→ **TASK STATEMENT**: From the material below, pull each line containing the string "white".

╭─ RECORD EXCERPTS

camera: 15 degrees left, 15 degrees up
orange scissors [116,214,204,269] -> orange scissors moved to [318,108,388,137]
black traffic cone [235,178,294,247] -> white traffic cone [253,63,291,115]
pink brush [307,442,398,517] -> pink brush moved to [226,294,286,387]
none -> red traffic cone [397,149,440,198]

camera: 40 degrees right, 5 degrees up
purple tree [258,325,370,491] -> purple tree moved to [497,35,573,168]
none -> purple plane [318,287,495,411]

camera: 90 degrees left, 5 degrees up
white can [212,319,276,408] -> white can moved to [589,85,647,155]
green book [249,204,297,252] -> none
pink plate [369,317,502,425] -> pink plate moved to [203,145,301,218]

╰─
╭─ RECORD EXCERPTS

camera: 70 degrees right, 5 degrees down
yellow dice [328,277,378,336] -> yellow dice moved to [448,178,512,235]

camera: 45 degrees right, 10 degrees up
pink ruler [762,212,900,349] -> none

╰─
╭─ RECORD EXCERPTS

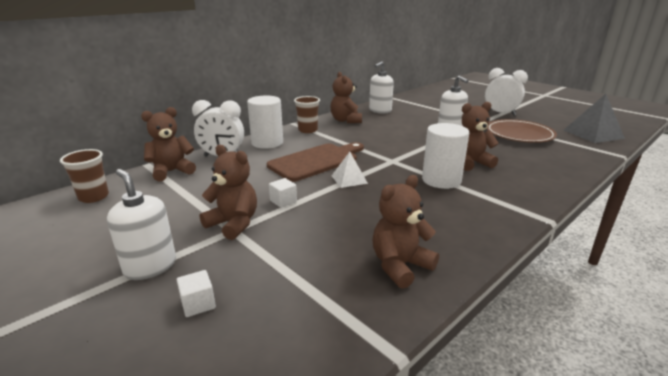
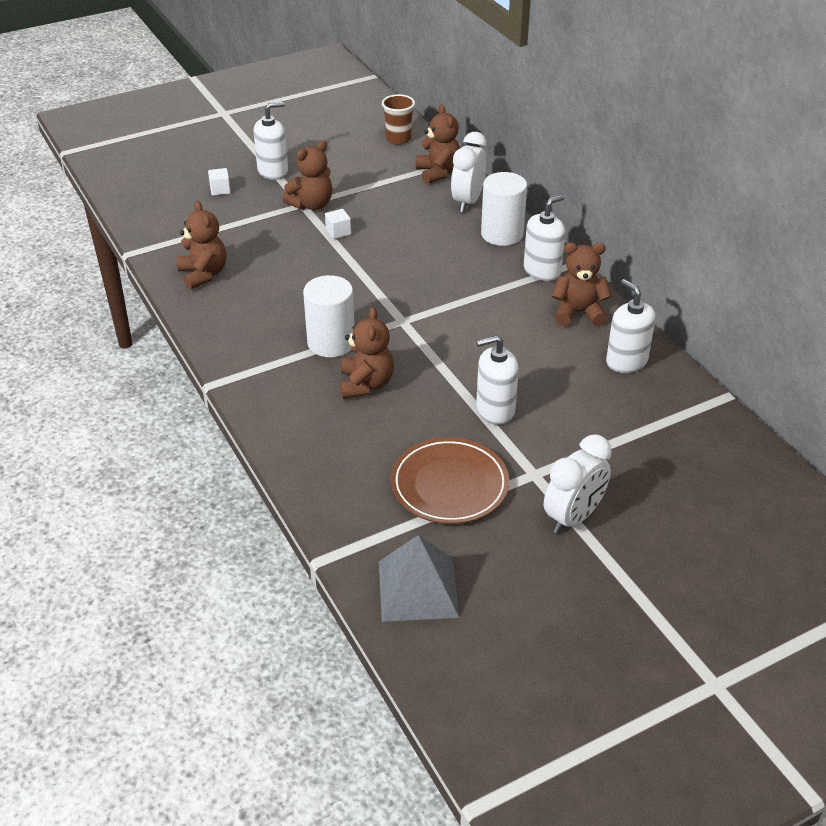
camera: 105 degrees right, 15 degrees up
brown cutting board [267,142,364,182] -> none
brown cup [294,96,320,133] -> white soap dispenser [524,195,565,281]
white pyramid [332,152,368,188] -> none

╰─

→ **OUTPUT FOR THIS TASK**:
black traffic cone [235,178,294,247] -> white traffic cone [253,63,291,115]
white can [212,319,276,408] -> white can moved to [589,85,647,155]
brown cup [294,96,320,133] -> white soap dispenser [524,195,565,281]
white pyramid [332,152,368,188] -> none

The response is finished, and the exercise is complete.